*TASK DIRECTIONS*:
Count the lines in the entries below that include the word "blue". Give nothing but the number.

*GIVEN RECORDS*:
○ ○ ○
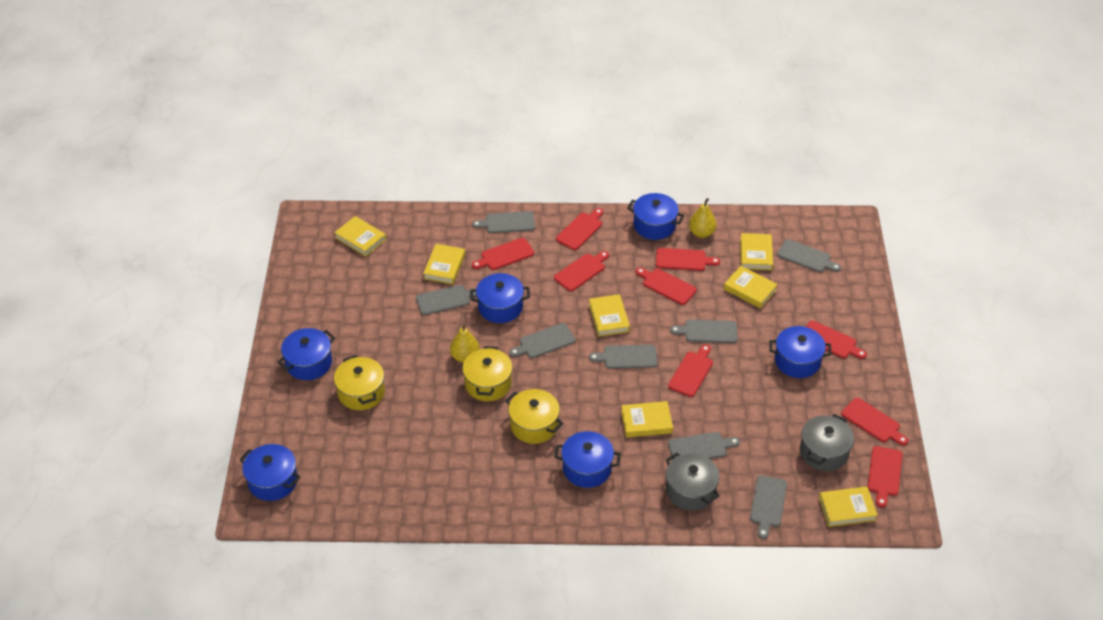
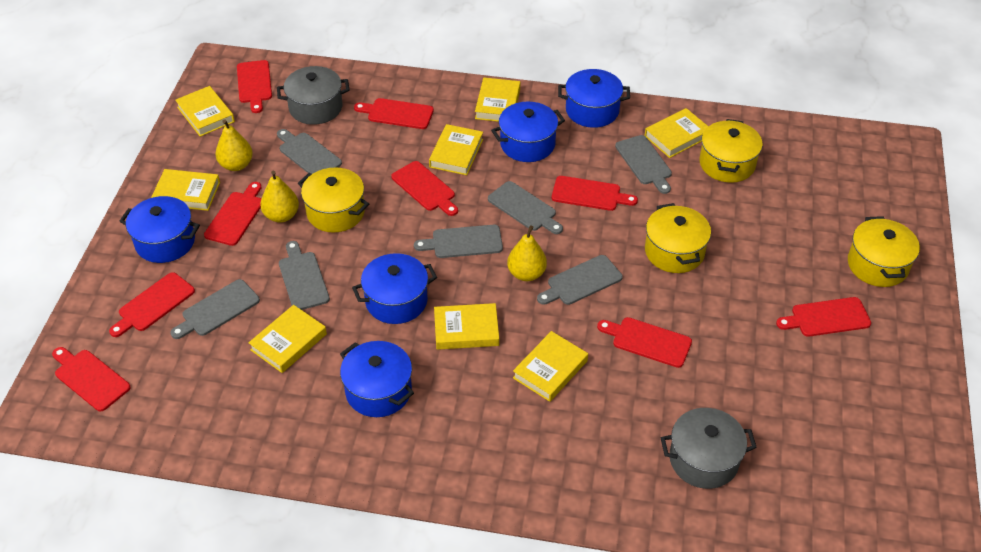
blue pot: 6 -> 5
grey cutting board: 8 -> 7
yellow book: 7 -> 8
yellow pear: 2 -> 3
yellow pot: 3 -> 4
○ ○ ○
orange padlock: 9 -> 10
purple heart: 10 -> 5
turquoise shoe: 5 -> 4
○ ○ ○
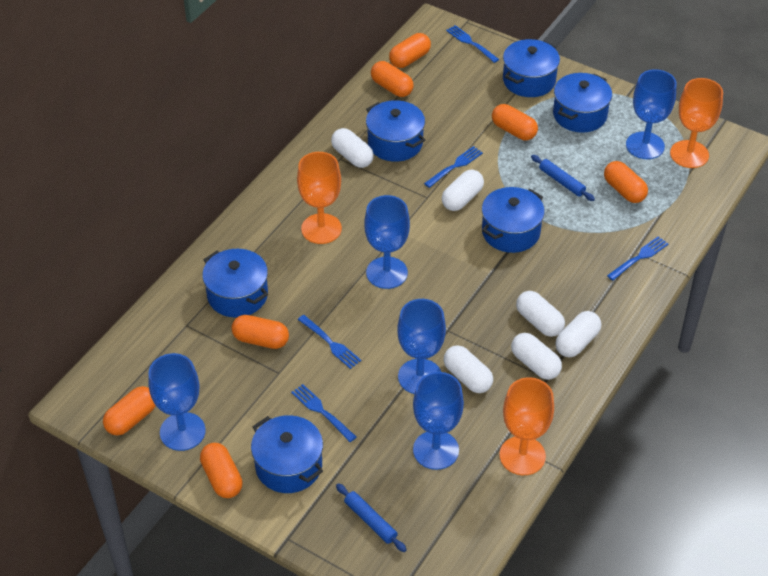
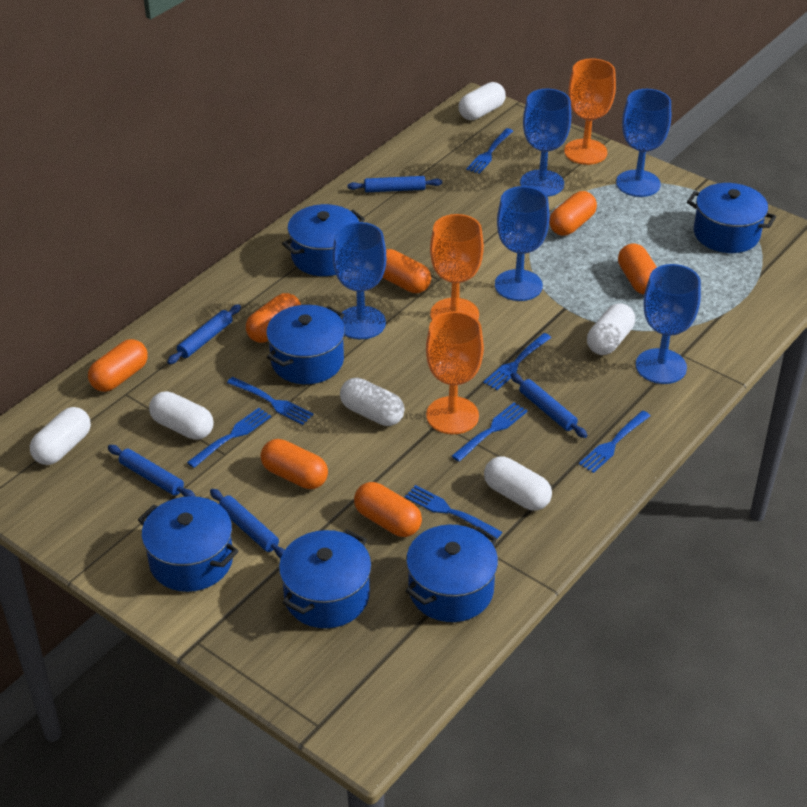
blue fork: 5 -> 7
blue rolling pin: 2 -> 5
○ ○ ○
*TASK RESULT*:
3